What to produce: Here is the task for the records below: repeat exactly the lines from the one with "pink hourglass: 4 -> 2" to the one with "blue toothbrush: 7 -> 4", both included, and nothing else.

Data records:
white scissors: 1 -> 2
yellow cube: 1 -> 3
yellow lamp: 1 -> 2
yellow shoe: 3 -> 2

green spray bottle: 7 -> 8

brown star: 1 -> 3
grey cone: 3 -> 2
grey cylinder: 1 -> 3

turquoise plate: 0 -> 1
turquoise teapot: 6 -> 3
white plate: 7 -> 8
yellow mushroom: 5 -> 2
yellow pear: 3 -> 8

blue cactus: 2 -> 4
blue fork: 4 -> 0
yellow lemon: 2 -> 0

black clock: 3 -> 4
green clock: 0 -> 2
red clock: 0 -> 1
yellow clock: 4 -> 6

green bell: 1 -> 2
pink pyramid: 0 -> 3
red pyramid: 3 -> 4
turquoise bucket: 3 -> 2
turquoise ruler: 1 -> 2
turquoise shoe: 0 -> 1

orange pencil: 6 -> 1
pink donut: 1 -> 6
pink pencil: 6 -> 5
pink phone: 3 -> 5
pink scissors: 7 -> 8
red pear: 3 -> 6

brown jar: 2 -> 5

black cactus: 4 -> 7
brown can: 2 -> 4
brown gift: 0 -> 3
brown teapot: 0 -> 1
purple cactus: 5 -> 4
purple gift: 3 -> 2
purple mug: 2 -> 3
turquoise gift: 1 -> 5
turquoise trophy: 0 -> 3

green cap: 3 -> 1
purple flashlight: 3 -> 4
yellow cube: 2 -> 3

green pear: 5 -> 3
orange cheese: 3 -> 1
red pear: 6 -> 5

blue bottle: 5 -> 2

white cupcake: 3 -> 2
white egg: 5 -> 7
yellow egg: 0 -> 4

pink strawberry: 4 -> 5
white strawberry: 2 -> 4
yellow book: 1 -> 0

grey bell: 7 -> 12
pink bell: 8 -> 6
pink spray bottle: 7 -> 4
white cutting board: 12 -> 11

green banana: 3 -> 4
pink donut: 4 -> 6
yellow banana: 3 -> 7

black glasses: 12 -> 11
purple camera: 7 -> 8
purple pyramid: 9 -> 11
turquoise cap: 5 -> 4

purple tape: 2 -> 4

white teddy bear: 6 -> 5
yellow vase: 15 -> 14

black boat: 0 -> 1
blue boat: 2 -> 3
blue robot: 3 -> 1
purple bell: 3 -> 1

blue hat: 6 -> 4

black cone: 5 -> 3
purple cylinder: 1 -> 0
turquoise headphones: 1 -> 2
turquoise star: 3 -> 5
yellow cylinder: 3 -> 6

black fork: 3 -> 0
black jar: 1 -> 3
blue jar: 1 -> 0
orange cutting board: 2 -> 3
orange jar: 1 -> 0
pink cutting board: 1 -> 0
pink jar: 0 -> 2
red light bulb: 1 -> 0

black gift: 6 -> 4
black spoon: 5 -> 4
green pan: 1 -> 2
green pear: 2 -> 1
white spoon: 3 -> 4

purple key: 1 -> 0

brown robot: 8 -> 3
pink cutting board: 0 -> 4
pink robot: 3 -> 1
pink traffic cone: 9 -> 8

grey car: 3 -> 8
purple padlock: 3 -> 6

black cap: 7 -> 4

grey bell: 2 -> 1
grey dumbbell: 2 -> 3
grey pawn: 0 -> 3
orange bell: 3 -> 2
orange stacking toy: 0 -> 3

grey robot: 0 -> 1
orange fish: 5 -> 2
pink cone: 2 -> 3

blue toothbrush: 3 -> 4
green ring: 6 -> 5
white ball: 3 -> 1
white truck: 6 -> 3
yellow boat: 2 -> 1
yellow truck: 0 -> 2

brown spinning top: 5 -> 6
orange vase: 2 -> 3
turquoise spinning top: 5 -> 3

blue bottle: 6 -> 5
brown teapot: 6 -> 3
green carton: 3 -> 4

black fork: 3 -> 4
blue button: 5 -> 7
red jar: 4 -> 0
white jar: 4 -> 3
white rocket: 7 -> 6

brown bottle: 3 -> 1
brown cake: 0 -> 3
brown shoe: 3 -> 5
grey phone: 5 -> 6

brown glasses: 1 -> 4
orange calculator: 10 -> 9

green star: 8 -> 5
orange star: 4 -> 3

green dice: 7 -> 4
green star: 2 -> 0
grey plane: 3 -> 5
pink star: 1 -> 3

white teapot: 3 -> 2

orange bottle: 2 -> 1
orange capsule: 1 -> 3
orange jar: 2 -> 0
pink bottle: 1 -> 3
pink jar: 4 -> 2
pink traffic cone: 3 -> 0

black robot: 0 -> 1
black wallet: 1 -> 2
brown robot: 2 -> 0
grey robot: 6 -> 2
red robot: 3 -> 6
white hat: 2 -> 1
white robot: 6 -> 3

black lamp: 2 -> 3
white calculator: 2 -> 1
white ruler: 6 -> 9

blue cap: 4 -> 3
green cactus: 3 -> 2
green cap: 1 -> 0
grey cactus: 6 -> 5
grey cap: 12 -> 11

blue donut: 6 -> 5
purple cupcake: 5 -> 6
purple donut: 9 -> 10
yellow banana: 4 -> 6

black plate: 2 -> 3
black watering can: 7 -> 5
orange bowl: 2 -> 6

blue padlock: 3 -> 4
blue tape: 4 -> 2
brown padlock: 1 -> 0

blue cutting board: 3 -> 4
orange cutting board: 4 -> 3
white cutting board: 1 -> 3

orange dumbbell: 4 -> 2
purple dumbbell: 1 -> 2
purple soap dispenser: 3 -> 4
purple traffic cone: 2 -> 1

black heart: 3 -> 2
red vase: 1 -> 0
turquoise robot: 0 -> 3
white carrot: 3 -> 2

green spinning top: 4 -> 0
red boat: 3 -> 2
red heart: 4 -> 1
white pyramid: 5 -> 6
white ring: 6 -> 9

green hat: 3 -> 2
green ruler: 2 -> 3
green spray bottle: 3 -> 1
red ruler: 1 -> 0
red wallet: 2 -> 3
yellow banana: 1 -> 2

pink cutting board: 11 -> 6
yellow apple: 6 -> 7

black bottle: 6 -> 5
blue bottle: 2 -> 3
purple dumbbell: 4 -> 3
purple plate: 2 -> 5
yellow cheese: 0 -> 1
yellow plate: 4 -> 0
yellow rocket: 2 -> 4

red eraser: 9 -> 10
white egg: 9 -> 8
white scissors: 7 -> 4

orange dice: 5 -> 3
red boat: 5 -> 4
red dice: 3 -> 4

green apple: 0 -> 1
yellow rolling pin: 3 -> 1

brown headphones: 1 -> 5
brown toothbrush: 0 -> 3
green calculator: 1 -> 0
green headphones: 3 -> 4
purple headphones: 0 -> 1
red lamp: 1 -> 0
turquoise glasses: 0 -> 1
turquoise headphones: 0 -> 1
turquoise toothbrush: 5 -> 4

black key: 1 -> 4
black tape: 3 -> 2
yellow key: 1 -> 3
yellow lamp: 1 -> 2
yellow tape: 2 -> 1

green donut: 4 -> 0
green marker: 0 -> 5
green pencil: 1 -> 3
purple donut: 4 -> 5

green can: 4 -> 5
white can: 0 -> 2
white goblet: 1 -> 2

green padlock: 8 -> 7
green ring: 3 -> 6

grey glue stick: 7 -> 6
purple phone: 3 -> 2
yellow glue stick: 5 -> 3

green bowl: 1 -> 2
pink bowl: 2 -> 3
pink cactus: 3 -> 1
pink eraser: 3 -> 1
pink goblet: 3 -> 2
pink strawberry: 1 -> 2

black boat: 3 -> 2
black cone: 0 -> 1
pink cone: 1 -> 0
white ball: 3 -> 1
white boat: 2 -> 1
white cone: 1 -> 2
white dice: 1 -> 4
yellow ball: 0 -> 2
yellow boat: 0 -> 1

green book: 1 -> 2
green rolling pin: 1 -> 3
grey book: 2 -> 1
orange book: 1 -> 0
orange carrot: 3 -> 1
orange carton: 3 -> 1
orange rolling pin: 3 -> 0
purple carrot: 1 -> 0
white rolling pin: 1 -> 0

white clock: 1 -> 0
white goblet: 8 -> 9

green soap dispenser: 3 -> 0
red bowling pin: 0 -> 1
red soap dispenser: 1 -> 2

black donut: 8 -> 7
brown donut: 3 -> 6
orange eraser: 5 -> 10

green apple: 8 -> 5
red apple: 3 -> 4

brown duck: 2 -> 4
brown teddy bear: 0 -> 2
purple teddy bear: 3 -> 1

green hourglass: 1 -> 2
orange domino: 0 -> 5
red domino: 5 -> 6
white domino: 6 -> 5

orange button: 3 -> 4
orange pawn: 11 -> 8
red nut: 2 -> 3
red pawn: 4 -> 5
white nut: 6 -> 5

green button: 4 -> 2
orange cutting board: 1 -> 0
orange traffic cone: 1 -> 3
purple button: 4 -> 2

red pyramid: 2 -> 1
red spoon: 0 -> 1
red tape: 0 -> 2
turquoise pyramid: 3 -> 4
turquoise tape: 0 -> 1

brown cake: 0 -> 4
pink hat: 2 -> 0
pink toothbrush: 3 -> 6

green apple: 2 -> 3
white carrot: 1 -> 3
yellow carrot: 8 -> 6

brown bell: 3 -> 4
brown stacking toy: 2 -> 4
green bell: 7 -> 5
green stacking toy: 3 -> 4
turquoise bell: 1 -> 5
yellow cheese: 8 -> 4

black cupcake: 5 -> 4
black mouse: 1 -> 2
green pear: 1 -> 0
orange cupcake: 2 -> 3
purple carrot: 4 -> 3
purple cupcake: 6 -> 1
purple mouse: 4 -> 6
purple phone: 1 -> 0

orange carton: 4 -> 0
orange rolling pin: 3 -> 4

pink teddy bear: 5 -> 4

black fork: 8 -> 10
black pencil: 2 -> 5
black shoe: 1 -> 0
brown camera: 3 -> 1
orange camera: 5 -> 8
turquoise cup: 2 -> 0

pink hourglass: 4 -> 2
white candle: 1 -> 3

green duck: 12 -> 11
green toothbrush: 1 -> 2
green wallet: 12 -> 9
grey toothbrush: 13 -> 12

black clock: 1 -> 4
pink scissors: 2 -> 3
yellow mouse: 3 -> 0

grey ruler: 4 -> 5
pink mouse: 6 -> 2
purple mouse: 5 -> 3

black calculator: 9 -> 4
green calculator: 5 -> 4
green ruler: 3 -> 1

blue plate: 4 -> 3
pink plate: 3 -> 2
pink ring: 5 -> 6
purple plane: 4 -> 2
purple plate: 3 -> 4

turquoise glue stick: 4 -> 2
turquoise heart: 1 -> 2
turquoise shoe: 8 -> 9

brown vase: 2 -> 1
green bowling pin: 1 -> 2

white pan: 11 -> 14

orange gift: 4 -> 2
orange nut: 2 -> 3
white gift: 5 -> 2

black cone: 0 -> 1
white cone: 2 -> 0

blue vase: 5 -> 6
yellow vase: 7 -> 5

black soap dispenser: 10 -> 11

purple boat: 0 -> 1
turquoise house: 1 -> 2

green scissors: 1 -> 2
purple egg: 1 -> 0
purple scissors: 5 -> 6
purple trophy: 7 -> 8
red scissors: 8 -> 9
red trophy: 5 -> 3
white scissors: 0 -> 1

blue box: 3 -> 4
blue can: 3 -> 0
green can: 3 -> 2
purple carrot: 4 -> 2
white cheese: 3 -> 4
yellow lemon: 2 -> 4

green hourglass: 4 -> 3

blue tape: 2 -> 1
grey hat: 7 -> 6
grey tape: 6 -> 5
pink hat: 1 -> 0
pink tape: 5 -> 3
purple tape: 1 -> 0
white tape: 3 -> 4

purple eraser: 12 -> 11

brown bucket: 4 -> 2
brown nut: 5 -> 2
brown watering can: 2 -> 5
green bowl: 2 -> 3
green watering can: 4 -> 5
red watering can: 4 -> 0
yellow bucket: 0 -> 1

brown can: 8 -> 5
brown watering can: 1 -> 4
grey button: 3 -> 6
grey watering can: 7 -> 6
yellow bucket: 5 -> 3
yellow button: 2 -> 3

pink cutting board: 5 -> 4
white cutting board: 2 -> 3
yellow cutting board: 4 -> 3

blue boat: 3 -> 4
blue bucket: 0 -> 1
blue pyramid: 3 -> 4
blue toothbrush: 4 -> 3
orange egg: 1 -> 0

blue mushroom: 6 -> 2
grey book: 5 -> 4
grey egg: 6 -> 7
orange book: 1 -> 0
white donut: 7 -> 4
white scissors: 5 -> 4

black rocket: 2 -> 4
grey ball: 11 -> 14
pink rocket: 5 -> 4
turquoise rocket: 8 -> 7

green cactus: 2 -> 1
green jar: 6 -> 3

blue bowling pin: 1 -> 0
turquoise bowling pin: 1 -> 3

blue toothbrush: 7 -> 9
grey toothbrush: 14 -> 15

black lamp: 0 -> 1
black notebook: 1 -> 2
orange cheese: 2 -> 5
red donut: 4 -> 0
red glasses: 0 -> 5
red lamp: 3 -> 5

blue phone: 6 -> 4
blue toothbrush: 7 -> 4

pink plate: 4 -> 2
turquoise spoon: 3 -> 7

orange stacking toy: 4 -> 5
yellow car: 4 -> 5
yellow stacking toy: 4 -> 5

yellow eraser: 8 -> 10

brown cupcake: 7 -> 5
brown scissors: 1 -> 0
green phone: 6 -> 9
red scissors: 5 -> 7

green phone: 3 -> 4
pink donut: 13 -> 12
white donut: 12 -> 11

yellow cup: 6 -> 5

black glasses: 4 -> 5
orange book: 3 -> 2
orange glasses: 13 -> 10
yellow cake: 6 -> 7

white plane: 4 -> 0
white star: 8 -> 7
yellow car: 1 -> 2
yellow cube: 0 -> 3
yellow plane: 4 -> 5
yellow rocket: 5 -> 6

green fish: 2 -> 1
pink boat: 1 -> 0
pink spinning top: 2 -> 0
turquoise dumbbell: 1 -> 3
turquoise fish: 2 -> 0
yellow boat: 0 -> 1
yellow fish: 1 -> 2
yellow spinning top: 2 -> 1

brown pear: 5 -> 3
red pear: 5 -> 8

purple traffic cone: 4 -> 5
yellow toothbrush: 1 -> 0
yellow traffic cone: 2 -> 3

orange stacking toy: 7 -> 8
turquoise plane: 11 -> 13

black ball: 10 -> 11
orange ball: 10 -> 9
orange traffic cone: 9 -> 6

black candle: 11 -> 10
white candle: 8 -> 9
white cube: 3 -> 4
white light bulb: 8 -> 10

Answer space:
pink hourglass: 4 -> 2
white candle: 1 -> 3

green duck: 12 -> 11
green toothbrush: 1 -> 2
green wallet: 12 -> 9
grey toothbrush: 13 -> 12

black clock: 1 -> 4
pink scissors: 2 -> 3
yellow mouse: 3 -> 0

grey ruler: 4 -> 5
pink mouse: 6 -> 2
purple mouse: 5 -> 3

black calculator: 9 -> 4
green calculator: 5 -> 4
green ruler: 3 -> 1

blue plate: 4 -> 3
pink plate: 3 -> 2
pink ring: 5 -> 6
purple plane: 4 -> 2
purple plate: 3 -> 4

turquoise glue stick: 4 -> 2
turquoise heart: 1 -> 2
turquoise shoe: 8 -> 9

brown vase: 2 -> 1
green bowling pin: 1 -> 2

white pan: 11 -> 14

orange gift: 4 -> 2
orange nut: 2 -> 3
white gift: 5 -> 2

black cone: 0 -> 1
white cone: 2 -> 0

blue vase: 5 -> 6
yellow vase: 7 -> 5

black soap dispenser: 10 -> 11

purple boat: 0 -> 1
turquoise house: 1 -> 2

green scissors: 1 -> 2
purple egg: 1 -> 0
purple scissors: 5 -> 6
purple trophy: 7 -> 8
red scissors: 8 -> 9
red trophy: 5 -> 3
white scissors: 0 -> 1

blue box: 3 -> 4
blue can: 3 -> 0
green can: 3 -> 2
purple carrot: 4 -> 2
white cheese: 3 -> 4
yellow lemon: 2 -> 4

green hourglass: 4 -> 3

blue tape: 2 -> 1
grey hat: 7 -> 6
grey tape: 6 -> 5
pink hat: 1 -> 0
pink tape: 5 -> 3
purple tape: 1 -> 0
white tape: 3 -> 4

purple eraser: 12 -> 11

brown bucket: 4 -> 2
brown nut: 5 -> 2
brown watering can: 2 -> 5
green bowl: 2 -> 3
green watering can: 4 -> 5
red watering can: 4 -> 0
yellow bucket: 0 -> 1

brown can: 8 -> 5
brown watering can: 1 -> 4
grey button: 3 -> 6
grey watering can: 7 -> 6
yellow bucket: 5 -> 3
yellow button: 2 -> 3

pink cutting board: 5 -> 4
white cutting board: 2 -> 3
yellow cutting board: 4 -> 3

blue boat: 3 -> 4
blue bucket: 0 -> 1
blue pyramid: 3 -> 4
blue toothbrush: 4 -> 3
orange egg: 1 -> 0

blue mushroom: 6 -> 2
grey book: 5 -> 4
grey egg: 6 -> 7
orange book: 1 -> 0
white donut: 7 -> 4
white scissors: 5 -> 4

black rocket: 2 -> 4
grey ball: 11 -> 14
pink rocket: 5 -> 4
turquoise rocket: 8 -> 7

green cactus: 2 -> 1
green jar: 6 -> 3

blue bowling pin: 1 -> 0
turquoise bowling pin: 1 -> 3

blue toothbrush: 7 -> 9
grey toothbrush: 14 -> 15

black lamp: 0 -> 1
black notebook: 1 -> 2
orange cheese: 2 -> 5
red donut: 4 -> 0
red glasses: 0 -> 5
red lamp: 3 -> 5

blue phone: 6 -> 4
blue toothbrush: 7 -> 4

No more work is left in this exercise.